*Assigned task*:
Copy out every one of the entries below verbatim, keeping each line unchanged.

*Input for this task*:
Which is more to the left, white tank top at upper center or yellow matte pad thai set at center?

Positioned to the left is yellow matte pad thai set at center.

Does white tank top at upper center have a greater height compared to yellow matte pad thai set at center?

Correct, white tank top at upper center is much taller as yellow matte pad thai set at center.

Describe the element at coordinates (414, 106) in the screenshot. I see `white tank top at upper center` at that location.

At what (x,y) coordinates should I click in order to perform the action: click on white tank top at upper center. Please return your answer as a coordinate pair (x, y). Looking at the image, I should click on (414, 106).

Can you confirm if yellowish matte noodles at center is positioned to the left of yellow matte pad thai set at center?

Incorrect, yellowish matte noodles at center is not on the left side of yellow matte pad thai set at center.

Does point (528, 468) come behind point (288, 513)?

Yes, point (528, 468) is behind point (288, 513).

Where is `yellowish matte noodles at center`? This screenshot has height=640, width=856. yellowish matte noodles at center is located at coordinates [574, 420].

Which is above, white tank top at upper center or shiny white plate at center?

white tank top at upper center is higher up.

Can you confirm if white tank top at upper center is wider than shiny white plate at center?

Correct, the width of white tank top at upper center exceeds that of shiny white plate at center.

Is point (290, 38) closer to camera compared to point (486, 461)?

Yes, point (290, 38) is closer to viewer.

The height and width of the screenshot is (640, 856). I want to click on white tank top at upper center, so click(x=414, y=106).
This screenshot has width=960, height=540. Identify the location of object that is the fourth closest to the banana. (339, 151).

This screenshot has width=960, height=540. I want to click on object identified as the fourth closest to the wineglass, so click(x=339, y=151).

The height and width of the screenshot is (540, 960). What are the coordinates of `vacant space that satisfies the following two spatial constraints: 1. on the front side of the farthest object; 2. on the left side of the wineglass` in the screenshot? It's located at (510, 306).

*Response area*:
Which is more to the left, white tank top at upper center or yellow matte pad thai set at center?

Positioned to the left is yellow matte pad thai set at center.

Does white tank top at upper center have a greater height compared to yellow matte pad thai set at center?

Correct, white tank top at upper center is much taller as yellow matte pad thai set at center.

Describe the element at coordinates (414, 106) in the screenshot. I see `white tank top at upper center` at that location.

At what (x,y) coordinates should I click in order to perform the action: click on white tank top at upper center. Please return your answer as a coordinate pair (x, y). Looking at the image, I should click on (414, 106).

Can you confirm if yellowish matte noodles at center is positioned to the left of yellow matte pad thai set at center?

Incorrect, yellowish matte noodles at center is not on the left side of yellow matte pad thai set at center.

Does point (528, 468) come behind point (288, 513)?

Yes, point (528, 468) is behind point (288, 513).

Where is `yellowish matte noodles at center`? This screenshot has height=640, width=856. yellowish matte noodles at center is located at coordinates [574, 420].

Which is above, white tank top at upper center or shiny white plate at center?

white tank top at upper center is higher up.

Can you confirm if white tank top at upper center is wider than shiny white plate at center?

Correct, the width of white tank top at upper center exceeds that of shiny white plate at center.

Is point (290, 38) closer to camera compared to point (486, 461)?

Yes, point (290, 38) is closer to viewer.

The height and width of the screenshot is (640, 856). I want to click on white tank top at upper center, so click(x=414, y=106).
This screenshot has width=960, height=540. Identify the location of object that is the fourth closest to the banana. (339, 151).

This screenshot has width=960, height=540. I want to click on object identified as the fourth closest to the wineglass, so click(x=339, y=151).

The height and width of the screenshot is (540, 960). What are the coordinates of `vacant space that satisfies the following two spatial constraints: 1. on the front side of the farthest object; 2. on the left side of the wineglass` in the screenshot? It's located at (510, 306).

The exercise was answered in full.